WHAT YOU WILL DO:
From the line with "(277, 309) = (210, 387): turquoise" to the last line of the data below, repeat every line exactly and add nothing.

SUPPLIED RECORDS:
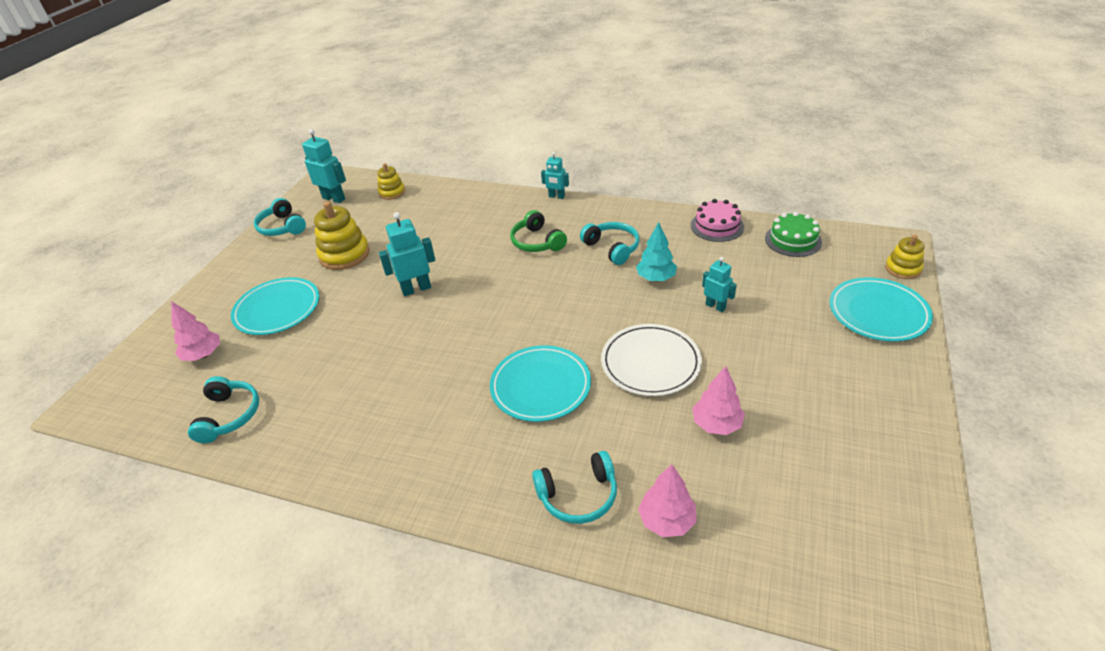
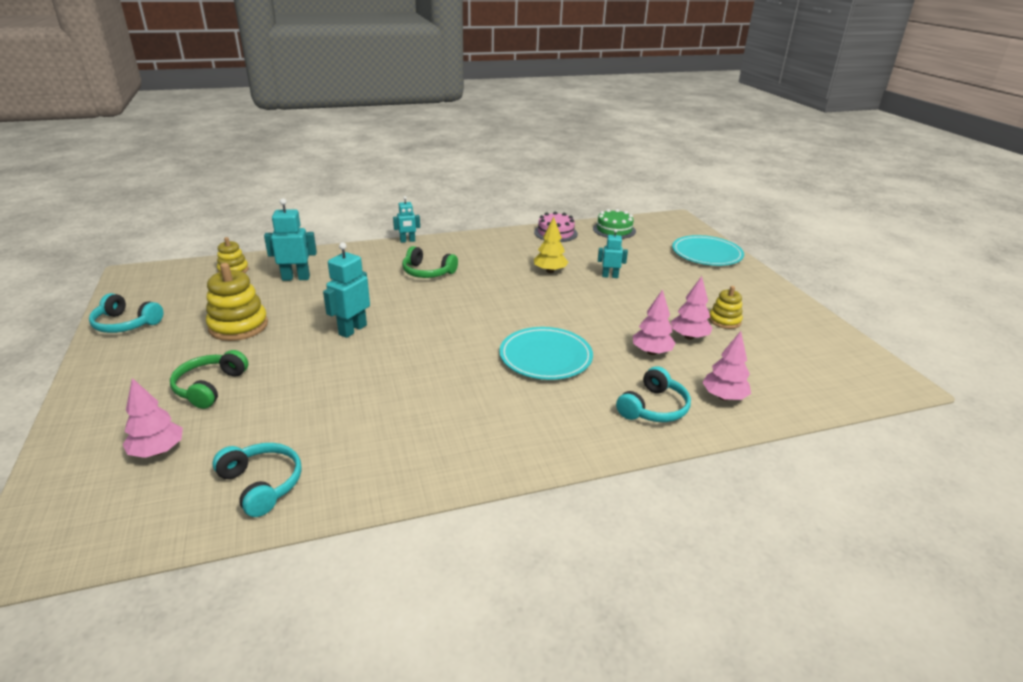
camera: 40 degrees left, 10 degrees down
(277, 309) = (210, 387): turquoise plate -> green headphones
(334, 198) = (166, 288): turquoise robot -> turquoise robot (296, 278)
(612, 248) = (495, 262): turquoise headphones -> none
(650, 363) = (606, 318): white plate -> none
(651, 426) = (651, 352): none -> pink tree
(656, 278) = (550, 271): turquoise tree -> yellow tree
(902, 269) = (693, 230): yellow stacking toy -> yellow stacking toy (724, 321)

WRITTEN SOLUTION:
(277, 309) = (210, 387): turquoise plate -> green headphones
(334, 198) = (166, 288): turquoise robot -> turquoise robot (296, 278)
(612, 248) = (495, 262): turquoise headphones -> none
(650, 363) = (606, 318): white plate -> none
(651, 426) = (651, 352): none -> pink tree
(656, 278) = (550, 271): turquoise tree -> yellow tree
(902, 269) = (693, 230): yellow stacking toy -> yellow stacking toy (724, 321)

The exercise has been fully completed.